- [Aim of the exercise] Copy out all the entries below, word for word.

☆ ☆ ☆ ☆ ☆

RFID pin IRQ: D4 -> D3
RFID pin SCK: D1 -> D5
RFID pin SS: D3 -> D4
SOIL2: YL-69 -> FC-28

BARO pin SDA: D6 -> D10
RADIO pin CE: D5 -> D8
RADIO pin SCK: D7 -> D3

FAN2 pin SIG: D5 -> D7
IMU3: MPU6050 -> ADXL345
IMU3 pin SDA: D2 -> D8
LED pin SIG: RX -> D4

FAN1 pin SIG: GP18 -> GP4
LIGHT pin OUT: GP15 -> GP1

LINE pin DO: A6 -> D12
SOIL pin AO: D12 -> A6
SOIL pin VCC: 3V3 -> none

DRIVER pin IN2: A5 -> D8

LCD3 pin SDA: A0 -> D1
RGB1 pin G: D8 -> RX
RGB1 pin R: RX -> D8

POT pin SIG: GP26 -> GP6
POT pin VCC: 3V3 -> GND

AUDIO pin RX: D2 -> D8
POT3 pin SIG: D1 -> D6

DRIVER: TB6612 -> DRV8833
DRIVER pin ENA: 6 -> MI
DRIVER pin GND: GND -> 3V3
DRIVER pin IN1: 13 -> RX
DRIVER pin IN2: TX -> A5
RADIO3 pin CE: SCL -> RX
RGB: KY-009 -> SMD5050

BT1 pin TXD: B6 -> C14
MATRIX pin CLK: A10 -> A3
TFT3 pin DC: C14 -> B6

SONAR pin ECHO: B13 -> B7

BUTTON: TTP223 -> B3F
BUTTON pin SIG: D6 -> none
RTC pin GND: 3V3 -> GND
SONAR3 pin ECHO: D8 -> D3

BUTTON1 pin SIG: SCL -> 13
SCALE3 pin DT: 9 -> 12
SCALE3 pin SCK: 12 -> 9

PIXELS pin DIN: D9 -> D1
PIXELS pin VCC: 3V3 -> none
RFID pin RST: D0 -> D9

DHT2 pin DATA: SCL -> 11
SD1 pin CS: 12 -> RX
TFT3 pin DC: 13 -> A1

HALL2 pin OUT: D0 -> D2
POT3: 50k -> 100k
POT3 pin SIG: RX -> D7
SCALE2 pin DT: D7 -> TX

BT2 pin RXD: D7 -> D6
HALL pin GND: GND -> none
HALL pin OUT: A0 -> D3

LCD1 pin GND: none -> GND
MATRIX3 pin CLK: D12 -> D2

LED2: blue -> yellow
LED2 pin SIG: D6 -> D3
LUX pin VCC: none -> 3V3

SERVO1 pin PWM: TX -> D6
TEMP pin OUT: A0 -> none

☆ ☆ ☆ ☆ ☆

- [Solution for this problem]
RFID pin IRQ: D4 -> D3
RFID pin SCK: D1 -> D5
RFID pin SS: D3 -> D4
SOIL2: YL-69 -> FC-28

BARO pin SDA: D6 -> D10
RADIO pin CE: D5 -> D8
RADIO pin SCK: D7 -> D3

FAN2 pin SIG: D5 -> D7
IMU3: MPU6050 -> ADXL345
IMU3 pin SDA: D2 -> D8
LED pin SIG: RX -> D4

FAN1 pin SIG: GP18 -> GP4
LIGHT pin OUT: GP15 -> GP1

LINE pin DO: A6 -> D12
SOIL pin AO: D12 -> A6
SOIL pin VCC: 3V3 -> none

DRIVER pin IN2: A5 -> D8

LCD3 pin SDA: A0 -> D1
RGB1 pin G: D8 -> RX
RGB1 pin R: RX -> D8

POT pin SIG: GP26 -> GP6
POT pin VCC: 3V3 -> GND

AUDIO pin RX: D2 -> D8
POT3 pin SIG: D1 -> D6

DRIVER: TB6612 -> DRV8833
DRIVER pin ENA: 6 -> MI
DRIVER pin GND: GND -> 3V3
DRIVER pin IN1: 13 -> RX
DRIVER pin IN2: TX -> A5
RADIO3 pin CE: SCL -> RX
RGB: KY-009 -> SMD5050

BT1 pin TXD: B6 -> C14
MATRIX pin CLK: A10 -> A3
TFT3 pin DC: C14 -> B6

SONAR pin ECHO: B13 -> B7

BUTTON: TTP223 -> B3F
BUTTON pin SIG: D6 -> none
RTC pin GND: 3V3 -> GND
SONAR3 pin ECHO: D8 -> D3

BUTTON1 pin SIG: SCL -> 13
SCALE3 pin DT: 9 -> 12
SCALE3 pin SCK: 12 -> 9

PIXELS pin DIN: D9 -> D1
PIXELS pin VCC: 3V3 -> none
RFID pin RST: D0 -> D9

DHT2 pin DATA: SCL -> 11
SD1 pin CS: 12 -> RX
TFT3 pin DC: 13 -> A1

HALL2 pin OUT: D0 -> D2
POT3: 50k -> 100k
POT3 pin SIG: RX -> D7
SCALE2 pin DT: D7 -> TX

BT2 pin RXD: D7 -> D6
HALL pin GND: GND -> none
HALL pin OUT: A0 -> D3

LCD1 pin GND: none -> GND
MATRIX3 pin CLK: D12 -> D2

LED2: blue -> yellow
LED2 pin SIG: D6 -> D3
LUX pin VCC: none -> 3V3

SERVO1 pin PWM: TX -> D6
TEMP pin OUT: A0 -> none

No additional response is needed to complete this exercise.